**Source data**

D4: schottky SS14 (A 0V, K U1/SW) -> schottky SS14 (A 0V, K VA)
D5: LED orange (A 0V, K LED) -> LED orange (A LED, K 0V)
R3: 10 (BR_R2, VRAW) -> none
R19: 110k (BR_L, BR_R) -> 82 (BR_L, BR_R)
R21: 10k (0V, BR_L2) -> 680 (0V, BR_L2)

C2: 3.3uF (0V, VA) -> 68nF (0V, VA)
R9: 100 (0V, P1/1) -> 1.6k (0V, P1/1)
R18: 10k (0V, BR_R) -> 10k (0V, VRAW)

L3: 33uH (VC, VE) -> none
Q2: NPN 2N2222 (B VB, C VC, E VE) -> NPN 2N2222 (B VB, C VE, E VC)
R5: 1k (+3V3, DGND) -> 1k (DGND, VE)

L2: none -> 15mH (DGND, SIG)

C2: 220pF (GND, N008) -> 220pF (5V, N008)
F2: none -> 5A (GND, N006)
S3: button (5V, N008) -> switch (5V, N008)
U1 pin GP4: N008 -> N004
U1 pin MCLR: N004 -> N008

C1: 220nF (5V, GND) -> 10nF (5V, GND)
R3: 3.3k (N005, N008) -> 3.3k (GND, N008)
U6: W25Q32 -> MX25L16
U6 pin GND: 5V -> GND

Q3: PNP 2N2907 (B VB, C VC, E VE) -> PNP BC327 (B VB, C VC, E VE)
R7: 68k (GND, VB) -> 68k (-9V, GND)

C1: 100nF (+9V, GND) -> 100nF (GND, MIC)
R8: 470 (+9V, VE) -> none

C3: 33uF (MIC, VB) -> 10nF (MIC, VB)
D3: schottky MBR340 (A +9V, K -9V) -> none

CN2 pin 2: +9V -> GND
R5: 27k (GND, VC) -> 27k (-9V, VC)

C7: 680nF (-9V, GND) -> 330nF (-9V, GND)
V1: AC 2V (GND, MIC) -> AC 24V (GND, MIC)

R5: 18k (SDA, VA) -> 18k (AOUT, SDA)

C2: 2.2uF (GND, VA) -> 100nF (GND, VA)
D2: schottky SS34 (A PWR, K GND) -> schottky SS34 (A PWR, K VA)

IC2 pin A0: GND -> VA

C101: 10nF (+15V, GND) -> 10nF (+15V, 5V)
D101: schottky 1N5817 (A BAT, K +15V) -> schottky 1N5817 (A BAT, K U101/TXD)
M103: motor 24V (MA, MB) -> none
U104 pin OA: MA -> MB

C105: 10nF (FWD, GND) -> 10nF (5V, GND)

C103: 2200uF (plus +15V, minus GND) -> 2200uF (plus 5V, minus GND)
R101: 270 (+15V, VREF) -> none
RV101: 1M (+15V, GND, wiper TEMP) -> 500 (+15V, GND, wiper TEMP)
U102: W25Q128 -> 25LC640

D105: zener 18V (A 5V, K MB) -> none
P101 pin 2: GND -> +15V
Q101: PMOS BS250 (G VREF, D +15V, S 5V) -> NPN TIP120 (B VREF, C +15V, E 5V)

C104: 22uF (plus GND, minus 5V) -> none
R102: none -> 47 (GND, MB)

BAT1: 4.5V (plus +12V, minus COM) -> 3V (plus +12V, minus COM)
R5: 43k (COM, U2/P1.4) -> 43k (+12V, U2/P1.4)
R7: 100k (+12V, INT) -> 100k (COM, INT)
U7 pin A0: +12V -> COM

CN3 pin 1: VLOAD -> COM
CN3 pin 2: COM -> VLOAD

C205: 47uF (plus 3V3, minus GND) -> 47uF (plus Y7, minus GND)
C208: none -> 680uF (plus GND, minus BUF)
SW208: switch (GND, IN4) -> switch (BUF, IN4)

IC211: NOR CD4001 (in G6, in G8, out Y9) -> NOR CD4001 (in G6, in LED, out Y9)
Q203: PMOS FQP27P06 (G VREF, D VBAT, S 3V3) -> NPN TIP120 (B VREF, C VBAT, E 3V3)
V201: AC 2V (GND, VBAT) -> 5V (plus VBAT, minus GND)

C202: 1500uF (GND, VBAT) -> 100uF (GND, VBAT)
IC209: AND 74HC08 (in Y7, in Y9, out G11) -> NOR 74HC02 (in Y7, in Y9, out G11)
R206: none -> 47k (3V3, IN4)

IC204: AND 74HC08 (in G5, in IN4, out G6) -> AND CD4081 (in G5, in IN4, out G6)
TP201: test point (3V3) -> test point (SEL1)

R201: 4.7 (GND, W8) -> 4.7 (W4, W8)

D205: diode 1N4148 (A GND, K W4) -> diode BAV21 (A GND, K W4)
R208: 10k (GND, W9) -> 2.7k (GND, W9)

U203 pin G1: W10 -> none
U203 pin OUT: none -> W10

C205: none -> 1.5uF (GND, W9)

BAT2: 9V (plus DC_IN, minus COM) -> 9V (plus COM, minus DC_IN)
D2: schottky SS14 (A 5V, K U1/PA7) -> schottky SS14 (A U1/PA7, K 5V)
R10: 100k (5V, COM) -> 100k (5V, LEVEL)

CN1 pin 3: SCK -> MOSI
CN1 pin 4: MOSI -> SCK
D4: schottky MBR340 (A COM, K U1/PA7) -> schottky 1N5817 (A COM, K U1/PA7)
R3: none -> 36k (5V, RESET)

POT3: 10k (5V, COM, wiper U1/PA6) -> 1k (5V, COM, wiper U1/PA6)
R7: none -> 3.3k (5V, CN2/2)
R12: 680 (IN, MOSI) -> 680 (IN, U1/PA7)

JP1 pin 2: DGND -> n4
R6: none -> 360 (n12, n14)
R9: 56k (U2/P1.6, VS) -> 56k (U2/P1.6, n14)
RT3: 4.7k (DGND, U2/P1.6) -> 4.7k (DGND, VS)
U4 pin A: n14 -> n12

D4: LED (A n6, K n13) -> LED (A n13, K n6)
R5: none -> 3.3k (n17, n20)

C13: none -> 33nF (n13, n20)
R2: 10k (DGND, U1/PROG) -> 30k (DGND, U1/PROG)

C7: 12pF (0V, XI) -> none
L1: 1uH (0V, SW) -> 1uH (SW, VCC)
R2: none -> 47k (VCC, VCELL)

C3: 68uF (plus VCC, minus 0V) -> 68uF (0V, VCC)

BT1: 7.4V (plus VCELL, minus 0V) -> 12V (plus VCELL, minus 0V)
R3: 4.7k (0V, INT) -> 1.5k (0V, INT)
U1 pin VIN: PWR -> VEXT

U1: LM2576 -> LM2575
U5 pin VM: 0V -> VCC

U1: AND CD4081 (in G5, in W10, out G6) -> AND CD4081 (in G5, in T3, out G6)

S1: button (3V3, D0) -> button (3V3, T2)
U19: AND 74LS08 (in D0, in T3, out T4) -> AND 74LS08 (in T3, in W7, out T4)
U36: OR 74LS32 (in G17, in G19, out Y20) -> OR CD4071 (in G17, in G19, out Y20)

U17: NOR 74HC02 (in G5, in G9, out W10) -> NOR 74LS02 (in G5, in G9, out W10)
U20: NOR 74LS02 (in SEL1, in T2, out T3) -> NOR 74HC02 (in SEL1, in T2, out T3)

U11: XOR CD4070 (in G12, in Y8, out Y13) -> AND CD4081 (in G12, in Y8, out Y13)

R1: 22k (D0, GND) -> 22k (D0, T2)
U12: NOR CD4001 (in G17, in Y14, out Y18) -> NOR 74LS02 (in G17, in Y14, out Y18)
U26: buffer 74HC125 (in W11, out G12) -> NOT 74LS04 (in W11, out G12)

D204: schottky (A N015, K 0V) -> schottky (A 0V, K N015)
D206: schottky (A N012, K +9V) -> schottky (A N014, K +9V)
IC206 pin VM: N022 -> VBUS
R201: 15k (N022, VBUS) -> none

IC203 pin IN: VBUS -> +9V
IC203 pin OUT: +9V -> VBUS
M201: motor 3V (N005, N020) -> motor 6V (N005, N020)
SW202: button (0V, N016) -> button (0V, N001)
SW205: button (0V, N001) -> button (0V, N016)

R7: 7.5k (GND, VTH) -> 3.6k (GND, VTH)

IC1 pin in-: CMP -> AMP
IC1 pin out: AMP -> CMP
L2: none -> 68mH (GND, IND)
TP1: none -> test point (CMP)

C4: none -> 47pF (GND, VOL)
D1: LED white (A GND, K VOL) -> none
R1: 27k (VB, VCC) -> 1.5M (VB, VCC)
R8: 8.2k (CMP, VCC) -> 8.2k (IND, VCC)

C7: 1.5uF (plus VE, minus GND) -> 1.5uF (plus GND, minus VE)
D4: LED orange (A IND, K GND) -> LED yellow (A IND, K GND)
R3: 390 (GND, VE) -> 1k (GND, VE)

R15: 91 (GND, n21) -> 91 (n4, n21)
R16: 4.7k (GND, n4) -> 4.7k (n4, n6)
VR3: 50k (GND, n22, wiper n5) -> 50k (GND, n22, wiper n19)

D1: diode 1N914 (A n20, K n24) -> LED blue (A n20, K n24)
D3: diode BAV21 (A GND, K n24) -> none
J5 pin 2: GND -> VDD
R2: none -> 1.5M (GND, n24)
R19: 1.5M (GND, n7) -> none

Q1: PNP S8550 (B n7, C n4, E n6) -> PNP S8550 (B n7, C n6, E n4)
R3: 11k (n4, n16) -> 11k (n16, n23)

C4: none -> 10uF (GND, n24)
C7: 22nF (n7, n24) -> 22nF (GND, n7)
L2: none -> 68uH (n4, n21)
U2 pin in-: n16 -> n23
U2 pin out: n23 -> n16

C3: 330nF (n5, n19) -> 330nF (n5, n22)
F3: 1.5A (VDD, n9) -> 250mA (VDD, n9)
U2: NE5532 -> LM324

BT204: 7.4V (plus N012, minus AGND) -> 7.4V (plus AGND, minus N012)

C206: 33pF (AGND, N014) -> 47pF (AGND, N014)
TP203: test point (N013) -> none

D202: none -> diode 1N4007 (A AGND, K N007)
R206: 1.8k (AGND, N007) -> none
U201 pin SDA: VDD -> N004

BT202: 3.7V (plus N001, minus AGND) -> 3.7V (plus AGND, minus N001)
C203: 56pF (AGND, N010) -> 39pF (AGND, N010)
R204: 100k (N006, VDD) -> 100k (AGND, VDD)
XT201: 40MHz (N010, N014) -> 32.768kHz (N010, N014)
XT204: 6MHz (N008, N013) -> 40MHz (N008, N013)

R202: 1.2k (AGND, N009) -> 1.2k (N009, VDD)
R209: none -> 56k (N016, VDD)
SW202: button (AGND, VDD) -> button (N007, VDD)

**Exercise prompt**
Using the entries above, give back exactly the line containing "R12: 680 (IN, MOSI) -> 680 (IN, U1/PA7)", the line containing "S1: button (3V3, D0) -> button (3V3, T2)", and every line between them, and nothing else.

**Expected answer**
R12: 680 (IN, MOSI) -> 680 (IN, U1/PA7)

JP1 pin 2: DGND -> n4
R6: none -> 360 (n12, n14)
R9: 56k (U2/P1.6, VS) -> 56k (U2/P1.6, n14)
RT3: 4.7k (DGND, U2/P1.6) -> 4.7k (DGND, VS)
U4 pin A: n14 -> n12

D4: LED (A n6, K n13) -> LED (A n13, K n6)
R5: none -> 3.3k (n17, n20)

C13: none -> 33nF (n13, n20)
R2: 10k (DGND, U1/PROG) -> 30k (DGND, U1/PROG)

C7: 12pF (0V, XI) -> none
L1: 1uH (0V, SW) -> 1uH (SW, VCC)
R2: none -> 47k (VCC, VCELL)

C3: 68uF (plus VCC, minus 0V) -> 68uF (0V, VCC)

BT1: 7.4V (plus VCELL, minus 0V) -> 12V (plus VCELL, minus 0V)
R3: 4.7k (0V, INT) -> 1.5k (0V, INT)
U1 pin VIN: PWR -> VEXT

U1: LM2576 -> LM2575
U5 pin VM: 0V -> VCC

U1: AND CD4081 (in G5, in W10, out G6) -> AND CD4081 (in G5, in T3, out G6)

S1: button (3V3, D0) -> button (3V3, T2)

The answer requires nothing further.